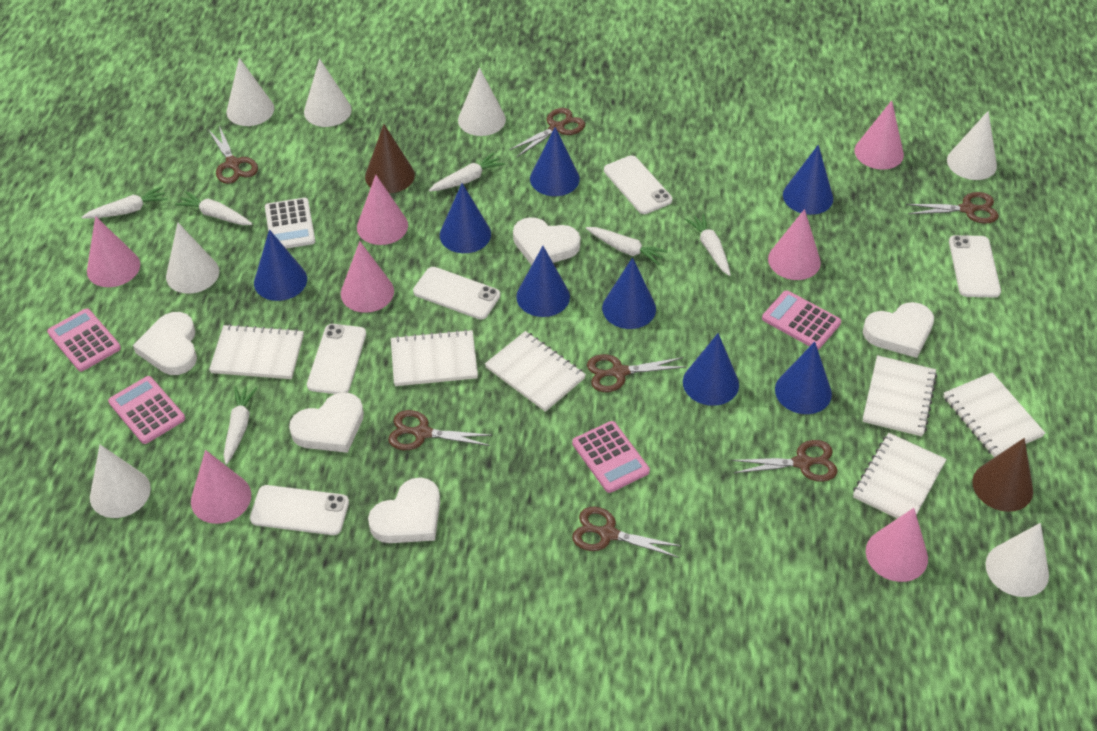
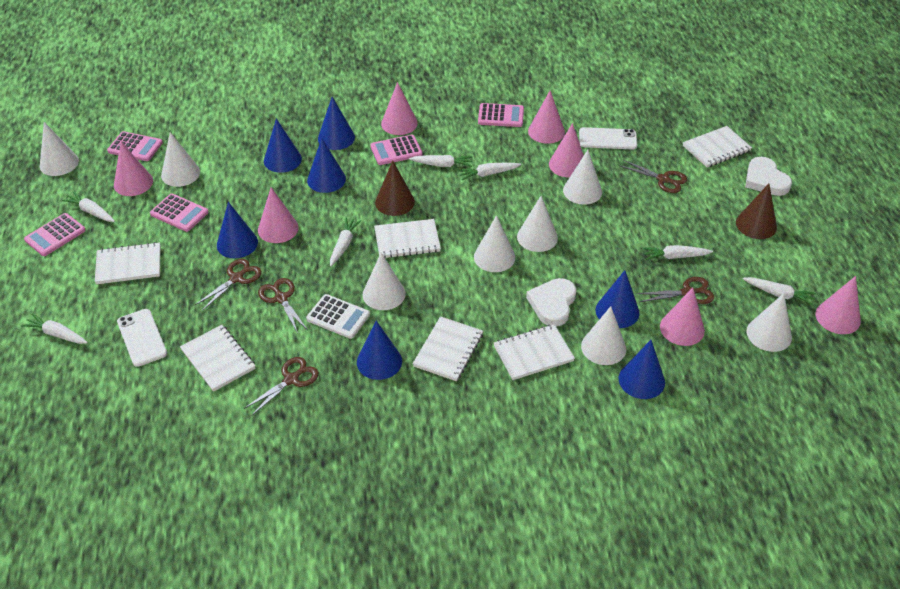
blue cone: [254,229,307,301] [440,183,491,253] [516,246,570,317] [530,127,580,196] [602,257,656,329] [683,333,739,406] [775,342,832,414] [783,145,833,215] = 8 -> [217,202,258,258] [264,118,302,173] [307,138,346,193] [318,97,355,150] [357,321,402,380] [596,270,639,328] [619,340,665,399] = 7
brown scissors: [209,126,258,184] [388,410,493,450] [509,108,585,157] [572,507,682,558] [587,354,687,392] [731,440,838,482] [906,192,999,224] = 7 -> [195,259,261,311] [244,357,319,416] [258,278,307,333] [619,160,687,193] [637,277,714,304] = 5
pink calculator: [47,308,121,371] [108,376,185,444] [572,421,650,493] [762,290,841,349] = 4 -> [24,213,86,256] [107,131,163,161] [150,194,209,232] [370,135,422,165] [478,103,524,127] = 5
white carrot: [82,187,168,219] [175,191,252,225] [224,386,257,465] [429,153,505,192] [586,227,668,265] [685,213,731,276] = 6 -> [21,313,88,344] [62,191,115,222] [330,218,361,266] [409,155,473,167] [458,163,521,180] [643,245,713,260] [743,277,816,306] = 7
white cone: [90,445,151,518] [166,223,219,294] [226,58,274,126] [304,59,352,127] [458,67,506,136] [947,111,997,180] [985,523,1049,597] = 7 -> [40,122,79,176] [161,132,200,187] [363,253,406,310] [474,215,515,272] [517,196,558,252] [563,150,602,205] [581,306,626,365] [746,293,792,352] = 8
white heart: [133,312,197,375] [289,393,364,453] [368,477,440,543] [513,217,580,265] [863,302,934,358] = 5 -> [526,278,576,327] [745,157,792,196] = 2
white phone: [250,485,349,535] [307,324,366,394] [413,267,500,320] [604,155,672,214] [949,235,1001,297] = 5 -> [117,309,167,367] [579,127,637,149] = 2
────────────────────────────────────────
Please retype exactly the line containing "white heart: [133,312,197,375]" and each line after it to the end of the records, and nothing more.

white heart: [133,312,197,375] [289,393,364,453] [368,477,440,543] [513,217,580,265] [863,302,934,358] = 5 -> [526,278,576,327] [745,157,792,196] = 2
white phone: [250,485,349,535] [307,324,366,394] [413,267,500,320] [604,155,672,214] [949,235,1001,297] = 5 -> [117,309,167,367] [579,127,637,149] = 2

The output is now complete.